----- PROVIDED RECORDS -----

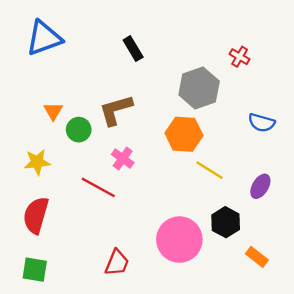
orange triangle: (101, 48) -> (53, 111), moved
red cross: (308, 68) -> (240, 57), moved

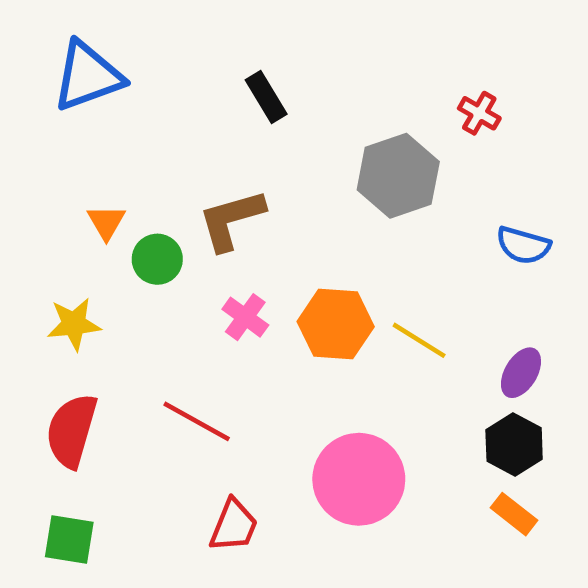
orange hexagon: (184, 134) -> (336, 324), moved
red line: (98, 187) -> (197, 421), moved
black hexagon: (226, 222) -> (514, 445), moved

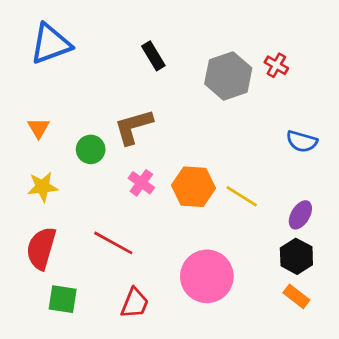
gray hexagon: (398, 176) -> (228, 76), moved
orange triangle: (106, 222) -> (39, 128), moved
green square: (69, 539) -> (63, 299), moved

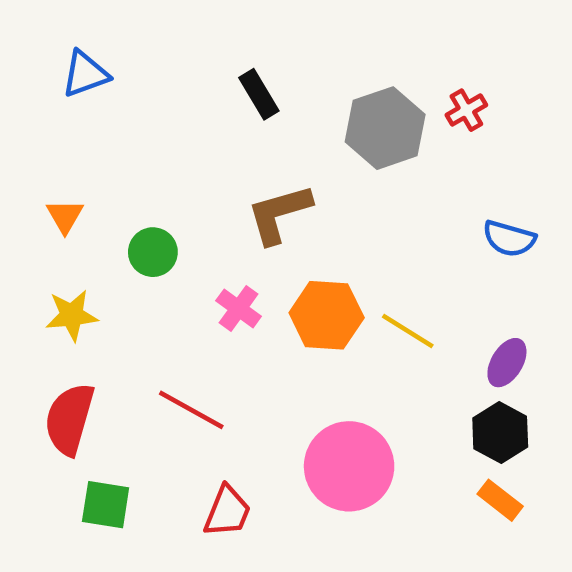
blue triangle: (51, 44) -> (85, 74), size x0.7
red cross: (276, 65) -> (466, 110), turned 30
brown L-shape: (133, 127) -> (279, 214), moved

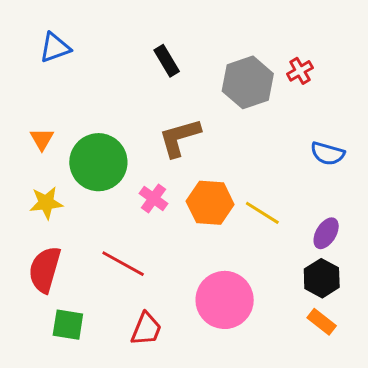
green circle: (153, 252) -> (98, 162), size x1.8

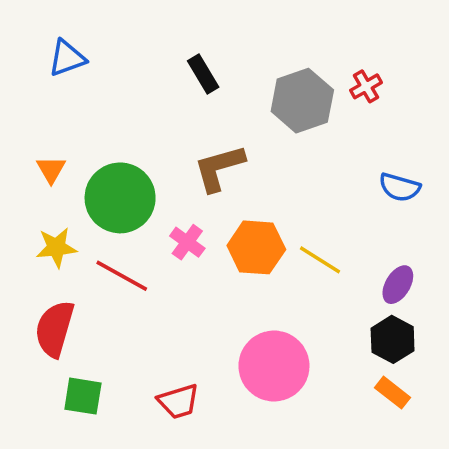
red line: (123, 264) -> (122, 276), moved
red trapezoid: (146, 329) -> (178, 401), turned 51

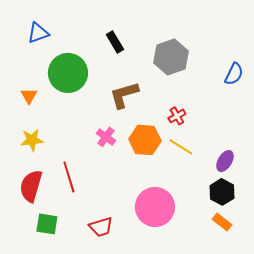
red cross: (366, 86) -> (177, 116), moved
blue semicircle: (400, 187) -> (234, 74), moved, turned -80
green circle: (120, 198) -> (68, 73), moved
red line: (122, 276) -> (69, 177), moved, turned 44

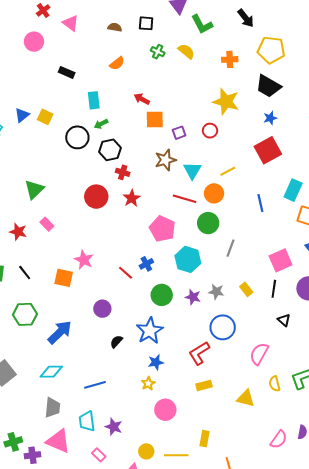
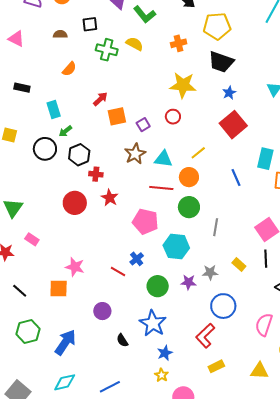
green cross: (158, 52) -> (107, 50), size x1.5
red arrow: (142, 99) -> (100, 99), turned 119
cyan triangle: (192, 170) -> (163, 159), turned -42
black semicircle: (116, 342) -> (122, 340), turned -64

-----
----- PROVIDED RECORDS -----

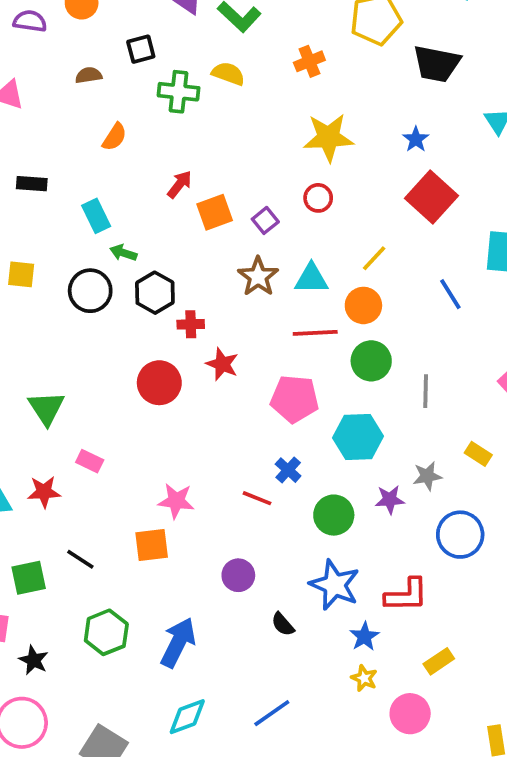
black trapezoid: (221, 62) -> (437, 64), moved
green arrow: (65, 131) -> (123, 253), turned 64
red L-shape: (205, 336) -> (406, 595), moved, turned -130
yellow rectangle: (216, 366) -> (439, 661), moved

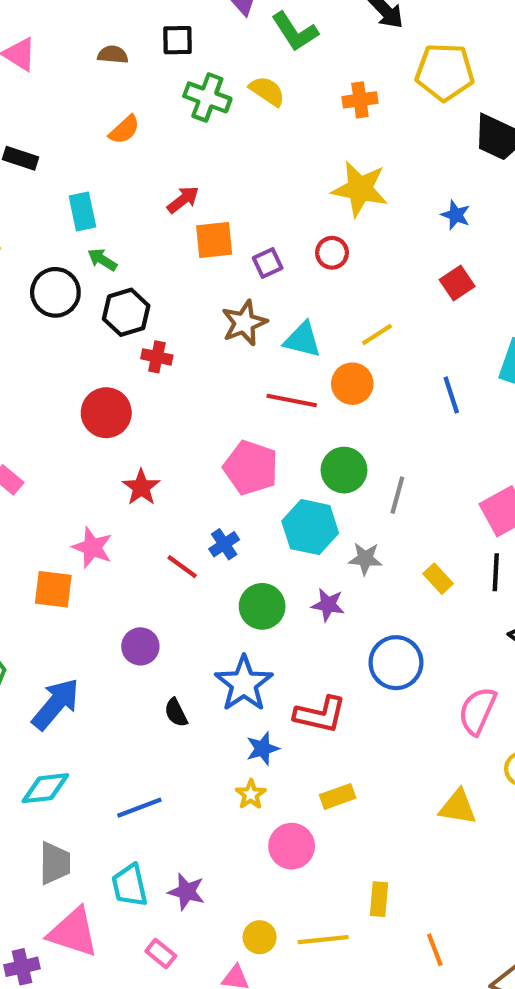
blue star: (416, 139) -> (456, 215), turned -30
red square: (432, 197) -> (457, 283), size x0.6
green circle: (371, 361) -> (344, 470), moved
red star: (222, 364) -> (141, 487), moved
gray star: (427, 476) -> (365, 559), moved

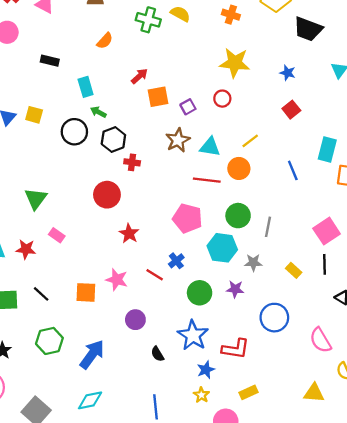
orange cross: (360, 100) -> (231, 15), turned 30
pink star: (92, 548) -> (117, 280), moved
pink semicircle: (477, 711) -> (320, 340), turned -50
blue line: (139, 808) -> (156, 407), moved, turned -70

-----
----- PROVIDED RECORDS -----

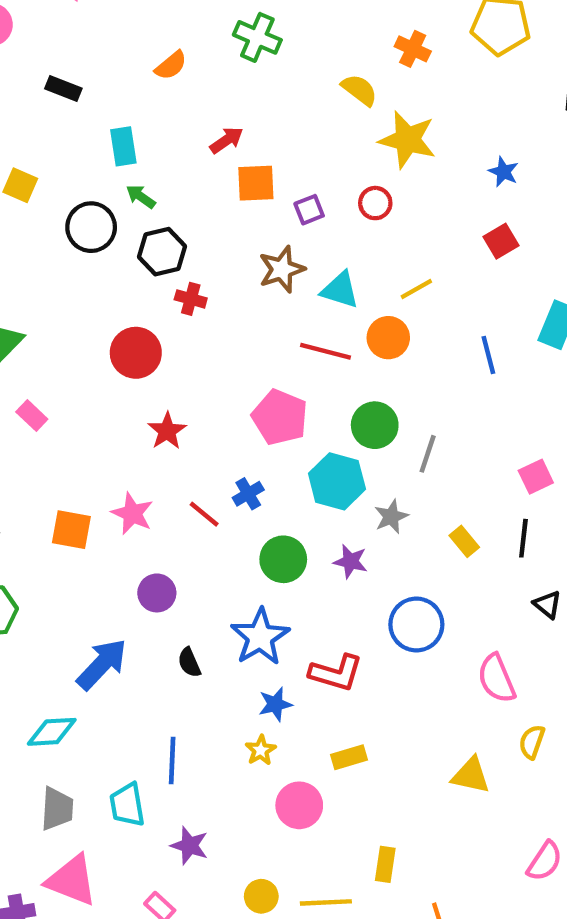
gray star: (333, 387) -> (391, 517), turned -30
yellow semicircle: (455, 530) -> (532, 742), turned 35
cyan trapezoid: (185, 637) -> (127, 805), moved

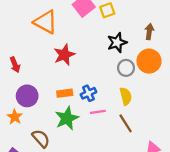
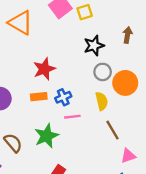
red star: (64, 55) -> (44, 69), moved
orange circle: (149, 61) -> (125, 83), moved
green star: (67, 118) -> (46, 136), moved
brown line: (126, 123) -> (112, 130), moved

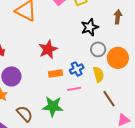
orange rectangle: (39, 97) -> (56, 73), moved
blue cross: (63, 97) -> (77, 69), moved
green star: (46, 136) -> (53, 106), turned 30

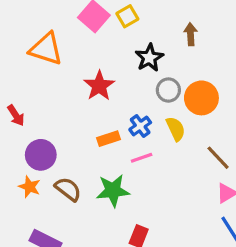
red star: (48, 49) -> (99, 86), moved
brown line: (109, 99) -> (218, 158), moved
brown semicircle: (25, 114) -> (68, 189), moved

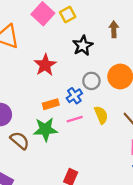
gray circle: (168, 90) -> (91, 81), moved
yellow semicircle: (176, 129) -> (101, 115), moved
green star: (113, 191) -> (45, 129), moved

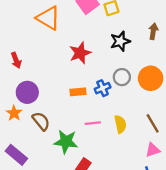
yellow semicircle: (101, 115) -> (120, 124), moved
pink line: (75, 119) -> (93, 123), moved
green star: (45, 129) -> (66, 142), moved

-----

Treat the line with "gray hexagon: (398, 176) -> (228, 76), moved" as the start and the line with "black semicircle: (116, 342)" as the end, and return exactly that span of the data above, both ends included, without pictures.

*THE ANSWER*
gray hexagon: (398, 176) -> (228, 76), moved
orange triangle: (106, 222) -> (39, 128), moved
green square: (69, 539) -> (63, 299), moved

blue triangle: (51, 44) -> (85, 74), size x0.7
red cross: (276, 65) -> (466, 110), turned 30
brown L-shape: (133, 127) -> (279, 214), moved

green circle: (153, 252) -> (98, 162), size x1.8

red line: (123, 264) -> (122, 276), moved
red trapezoid: (146, 329) -> (178, 401), turned 51

red cross: (366, 86) -> (177, 116), moved
blue semicircle: (400, 187) -> (234, 74), moved, turned -80
green circle: (120, 198) -> (68, 73), moved
red line: (122, 276) -> (69, 177), moved, turned 44

green cross: (158, 52) -> (107, 50), size x1.5
red arrow: (142, 99) -> (100, 99), turned 119
cyan triangle: (192, 170) -> (163, 159), turned -42
black semicircle: (116, 342) -> (122, 340), turned -64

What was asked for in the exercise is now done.